PROBLEM DESCRIPTION: Copy the listing below line for line without any changes, leaving out the pictures.

Data records

........

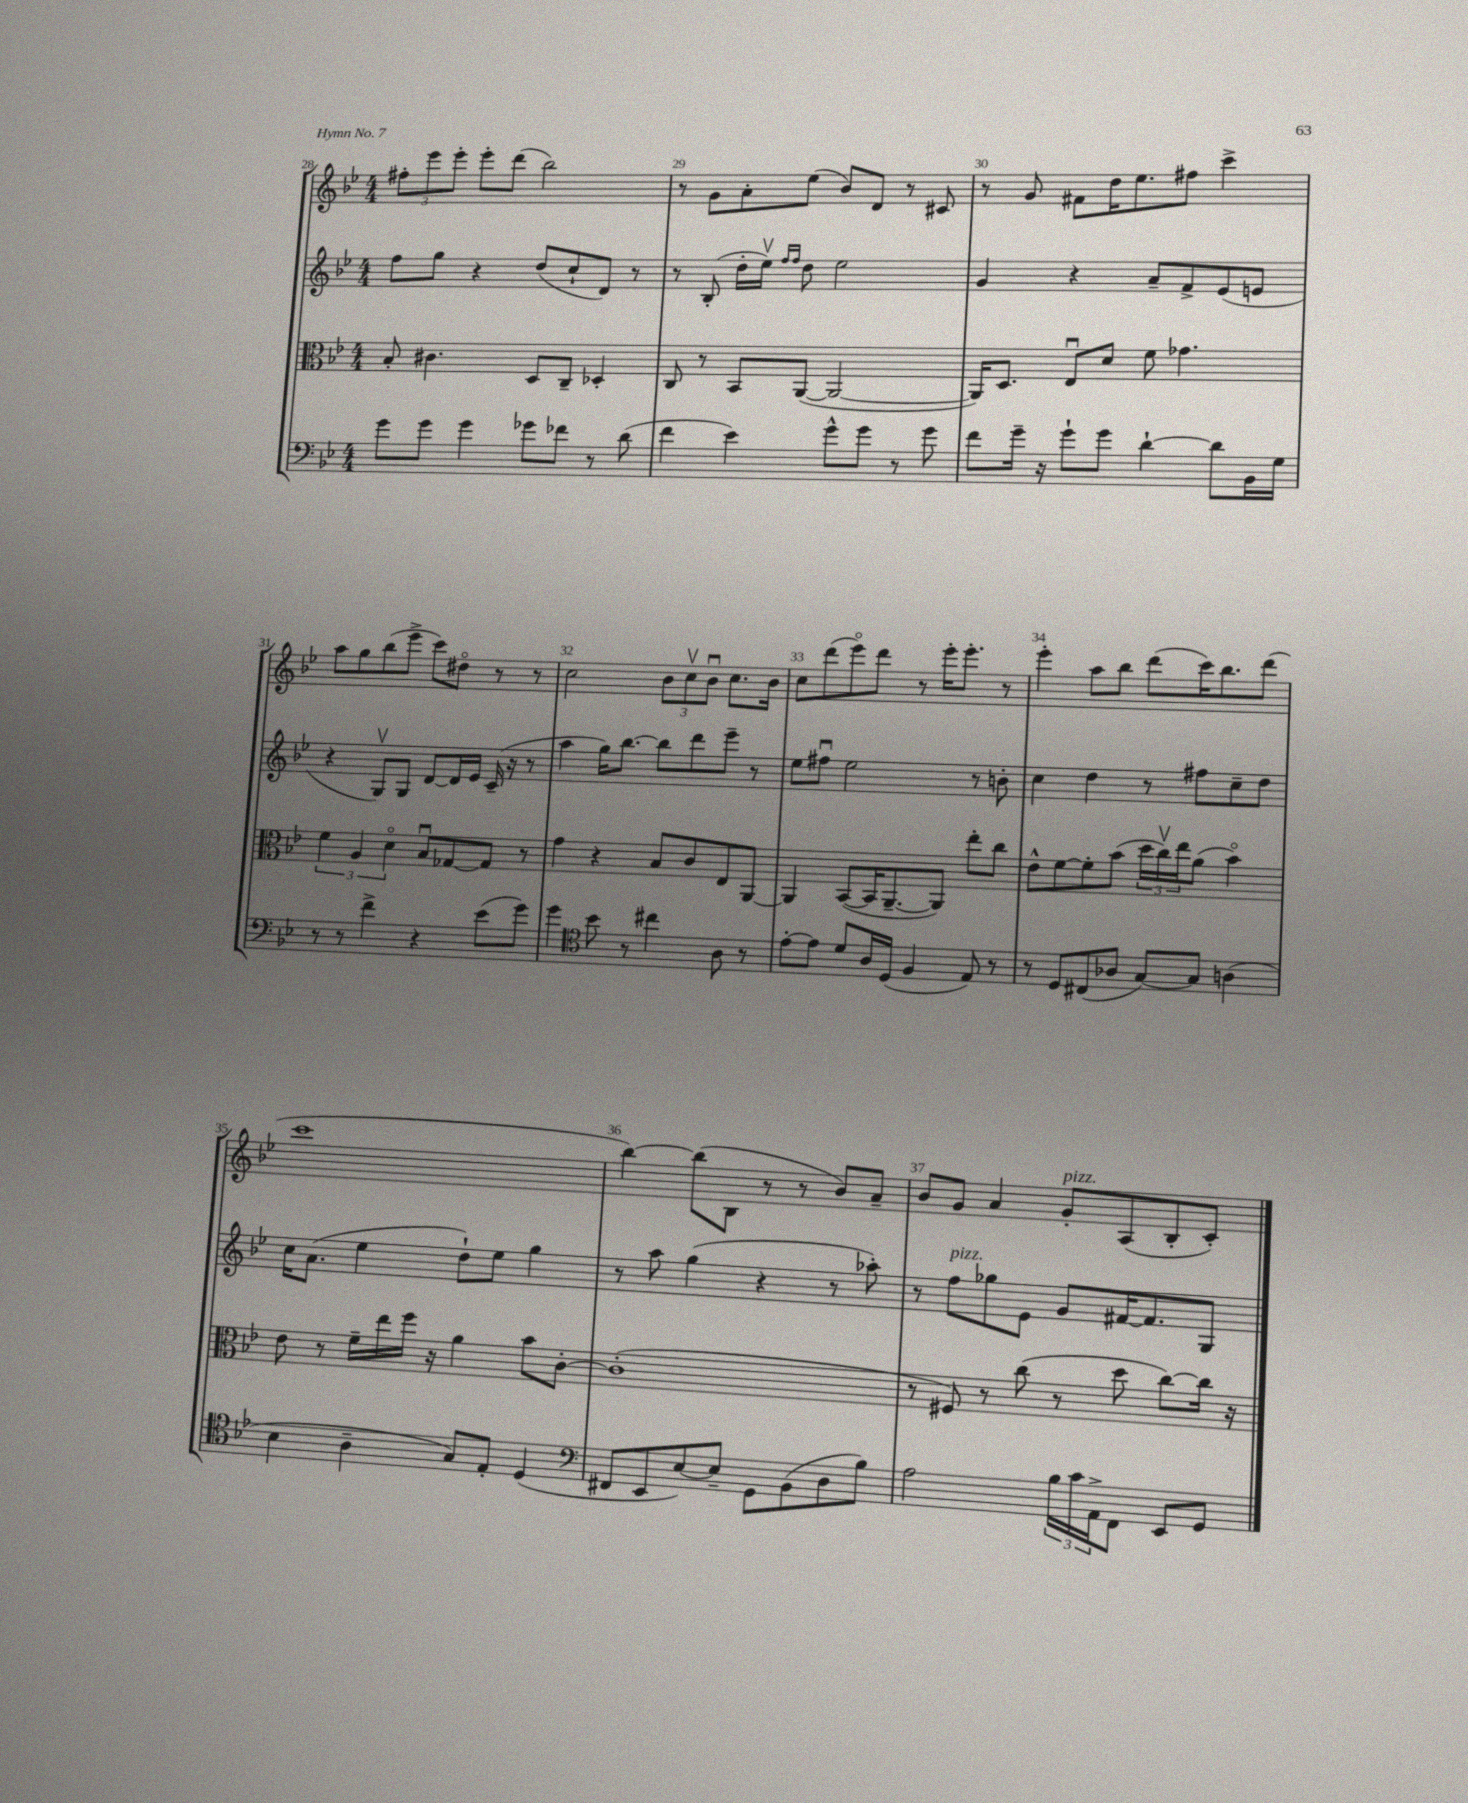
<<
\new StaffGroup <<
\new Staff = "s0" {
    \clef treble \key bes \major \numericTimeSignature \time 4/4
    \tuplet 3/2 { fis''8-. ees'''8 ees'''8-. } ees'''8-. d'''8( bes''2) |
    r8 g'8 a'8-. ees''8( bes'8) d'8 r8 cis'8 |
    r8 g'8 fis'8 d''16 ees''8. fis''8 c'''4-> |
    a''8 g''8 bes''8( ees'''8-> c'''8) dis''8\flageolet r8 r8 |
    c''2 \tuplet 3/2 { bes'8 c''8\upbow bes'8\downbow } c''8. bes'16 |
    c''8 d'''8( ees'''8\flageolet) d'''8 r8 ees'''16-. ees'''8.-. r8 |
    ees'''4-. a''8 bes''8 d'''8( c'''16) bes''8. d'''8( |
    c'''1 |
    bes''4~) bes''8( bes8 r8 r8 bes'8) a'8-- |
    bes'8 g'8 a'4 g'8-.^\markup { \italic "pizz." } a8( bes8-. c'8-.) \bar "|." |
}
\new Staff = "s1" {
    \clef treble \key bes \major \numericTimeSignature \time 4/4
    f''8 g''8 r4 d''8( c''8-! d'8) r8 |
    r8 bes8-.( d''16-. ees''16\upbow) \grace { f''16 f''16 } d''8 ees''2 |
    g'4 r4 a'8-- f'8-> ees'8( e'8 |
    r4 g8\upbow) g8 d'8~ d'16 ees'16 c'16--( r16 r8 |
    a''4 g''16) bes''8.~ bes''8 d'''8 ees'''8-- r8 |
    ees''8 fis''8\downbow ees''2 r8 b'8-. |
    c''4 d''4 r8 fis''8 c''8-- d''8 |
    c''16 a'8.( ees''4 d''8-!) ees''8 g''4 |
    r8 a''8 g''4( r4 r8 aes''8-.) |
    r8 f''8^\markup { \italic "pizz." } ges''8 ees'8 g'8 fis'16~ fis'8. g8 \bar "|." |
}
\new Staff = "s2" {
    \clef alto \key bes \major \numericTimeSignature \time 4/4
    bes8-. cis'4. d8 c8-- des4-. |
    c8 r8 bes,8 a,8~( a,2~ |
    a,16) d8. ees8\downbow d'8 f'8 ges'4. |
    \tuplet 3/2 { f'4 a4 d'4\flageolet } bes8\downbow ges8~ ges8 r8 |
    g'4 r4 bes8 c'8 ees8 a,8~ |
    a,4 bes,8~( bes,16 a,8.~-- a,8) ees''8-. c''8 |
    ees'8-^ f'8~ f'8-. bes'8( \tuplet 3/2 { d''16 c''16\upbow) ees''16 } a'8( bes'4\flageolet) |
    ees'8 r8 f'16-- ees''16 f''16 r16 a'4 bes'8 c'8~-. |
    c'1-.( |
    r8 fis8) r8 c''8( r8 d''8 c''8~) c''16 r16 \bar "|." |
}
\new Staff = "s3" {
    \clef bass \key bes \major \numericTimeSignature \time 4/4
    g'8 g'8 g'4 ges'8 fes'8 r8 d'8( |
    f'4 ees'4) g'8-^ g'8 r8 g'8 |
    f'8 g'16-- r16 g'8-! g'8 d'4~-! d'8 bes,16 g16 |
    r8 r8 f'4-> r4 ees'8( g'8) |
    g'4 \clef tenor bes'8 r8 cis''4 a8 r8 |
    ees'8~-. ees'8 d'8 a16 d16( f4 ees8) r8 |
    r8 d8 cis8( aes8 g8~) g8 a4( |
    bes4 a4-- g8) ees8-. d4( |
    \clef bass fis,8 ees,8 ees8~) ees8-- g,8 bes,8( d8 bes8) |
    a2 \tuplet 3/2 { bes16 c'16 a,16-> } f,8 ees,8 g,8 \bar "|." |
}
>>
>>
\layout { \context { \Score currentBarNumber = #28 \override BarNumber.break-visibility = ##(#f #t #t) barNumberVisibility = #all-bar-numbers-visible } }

........

EXERCISE SOLUTION:
<<
\new StaffGroup <<
\new Staff = "s0" {
    \clef treble \key bes \major \numericTimeSignature \time 4/4
    \tuplet 3/2 { fis''8-. ees'''8 ees'''8-. } ees'''8-. d'''8( bes''2) |
    r8 g'8 a'8-. ees''8( bes'8) d'8 r8 cis'8 |
    r8 g'8 fis'8 d''16 ees''8. fis''8 c'''4-> |
    a''8 g''8 bes''8( ees'''8-> c'''8) dis''8\flageolet r8 r8 |
    c''2 \tuplet 3/2 { bes'8 c''8\upbow bes'8\downbow } c''8. bes'16 |
    c''8 d'''8( ees'''8\flageolet) d'''8 r8 ees'''16-. ees'''8.-. r8 |
    ees'''4-. a''8 bes''8 d'''8( c'''16) bes''8. d'''8( |
    c'''1 |
    bes''4~) bes''8( bes8 r8 r8 bes'8) a'8-- |
    bes'8 g'8 a'4 g'8-.^\markup { \italic "pizz." } a8( bes8-. c'8-.) \bar "|." |
}
\new Staff = "s1" {
    \clef treble \key bes \major \numericTimeSignature \time 4/4
    f''8 g''8 r4 d''8( c''8-! d'8) r8 |
    r8 bes8-.( d''16-. ees''16\upbow) \grace { f''16 f''16 } d''8 ees''2 |
    g'4 r4 a'8-- f'8-> ees'8( e'8 |
    r4 g8\upbow) g8 d'8~ d'16 ees'16 c'16--( r16 r8 |
    a''4 g''16) bes''8.~ bes''8 d'''8 ees'''8-- r8 |
    ees''8 fis''8\downbow ees''2 r8 b'8-. |
    c''4 d''4 r8 fis''8 c''8-- d''8 |
    c''16 a'8.( ees''4 d''8-!) ees''8 g''4 |
    r8 a''8 g''4( r4 r8 aes''8-.) |
    r8 f''8^\markup { \italic "pizz." } ges''8 ees'8 g'8 fis'16~ fis'8. g8 \bar "|." |
}
\new Staff = "s2" {
    \clef alto \key bes \major \numericTimeSignature \time 4/4
    bes8-. cis'4. d8 c8-- des4-. |
    c8 r8 bes,8 a,8~( a,2~ |
    a,16) d8. ees8\downbow d'8 f'8 ges'4. |
    \tuplet 3/2 { f'4 a4 d'4\flageolet } bes8\downbow ges8~ ges8 r8 |
    g'4 r4 bes8 c'8 ees8 a,8~ |
    a,4 bes,8~( bes,16 a,8.~-- a,8) ees''8-. c''8 |
    ees'8-^ f'8~ f'8-. bes'8( \tuplet 3/2 { d''16 c''16\upbow) ees''16 } a'8( bes'4\flageolet) |
    ees'8 r8 f'16-- ees''16 f''16 r16 a'4 bes'8 c'8~-. |
    c'1-.( |
    r8 fis8) r8 c''8( r8 d''8 c''8~) c''16 r16 \bar "|." |
}
\new Staff = "s3" {
    \clef bass \key bes \major \numericTimeSignature \time 4/4
    g'8 g'8 g'4 ges'8 fes'8 r8 d'8( |
    f'4 ees'4) g'8-^ g'8 r8 g'8 |
    f'8 g'16-- r16 g'8-! g'8 d'4~-! d'8 bes,16 g16 |
    r8 r8 f'4-> r4 ees'8( g'8) |
    g'4 \clef tenor bes'8 r8 cis''4 a8 r8 |
    ees'8~-. ees'8 d'8 a16 d16( f4 ees8) r8 |
    r8 d8 cis8( aes8 g8~) g8 a4( |
    bes4 a4-- g8) ees8-. d4( |
    \clef bass fis,8 ees,8 ees8~) ees8-- g,8 bes,8( d8 bes8) |
    a2 \tuplet 3/2 { bes16 c'16 a,16-> } f,8 ees,8 g,8 \bar "|." |
}
>>
>>
\layout { \context { \Score currentBarNumber = #28 \override BarNumber.break-visibility = ##(#f #t #t) barNumberVisibility = #all-bar-numbers-visible } }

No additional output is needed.